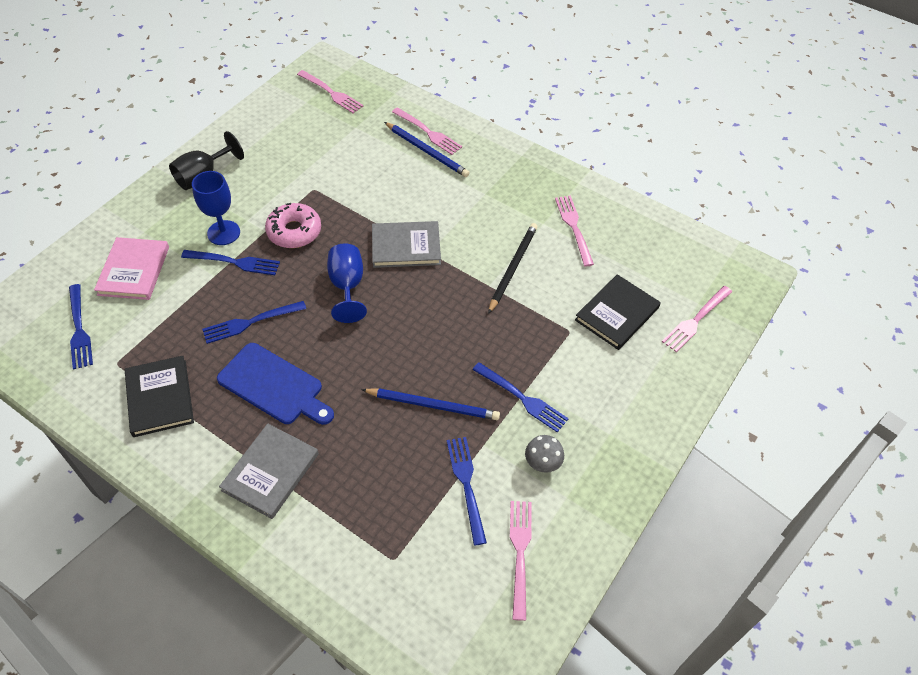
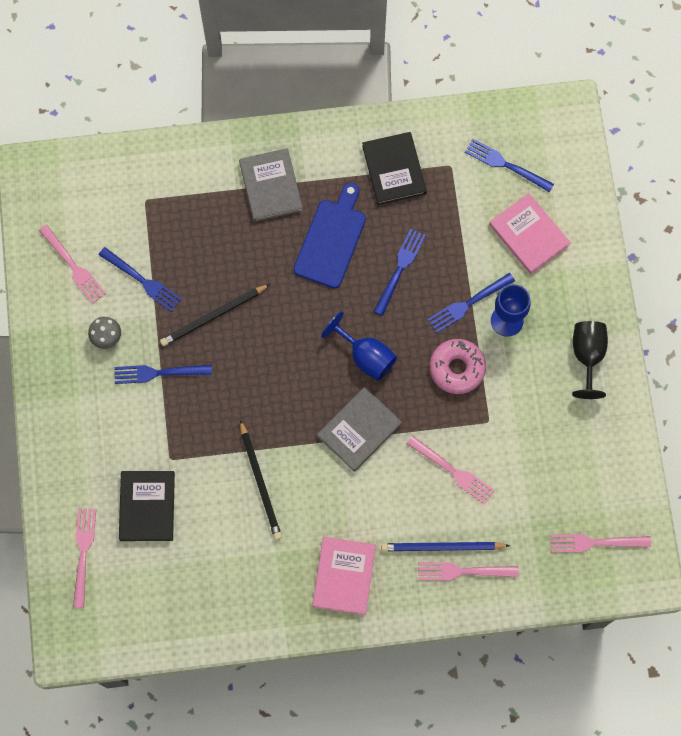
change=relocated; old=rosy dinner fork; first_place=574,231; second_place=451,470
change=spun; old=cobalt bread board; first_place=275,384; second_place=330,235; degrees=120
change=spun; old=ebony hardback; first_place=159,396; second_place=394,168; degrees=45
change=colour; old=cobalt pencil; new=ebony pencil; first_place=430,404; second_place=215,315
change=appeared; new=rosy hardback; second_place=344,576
::::
-- Required action --
The records above need to be restated word for word, with the pictures left out.

-- Output of the exercise --
change=relocated; old=rosy dinner fork; first_place=574,231; second_place=451,470
change=spun; old=cobalt bread board; first_place=275,384; second_place=330,235; degrees=120
change=spun; old=ebony hardback; first_place=159,396; second_place=394,168; degrees=45
change=colour; old=cobalt pencil; new=ebony pencil; first_place=430,404; second_place=215,315
change=appeared; new=rosy hardback; second_place=344,576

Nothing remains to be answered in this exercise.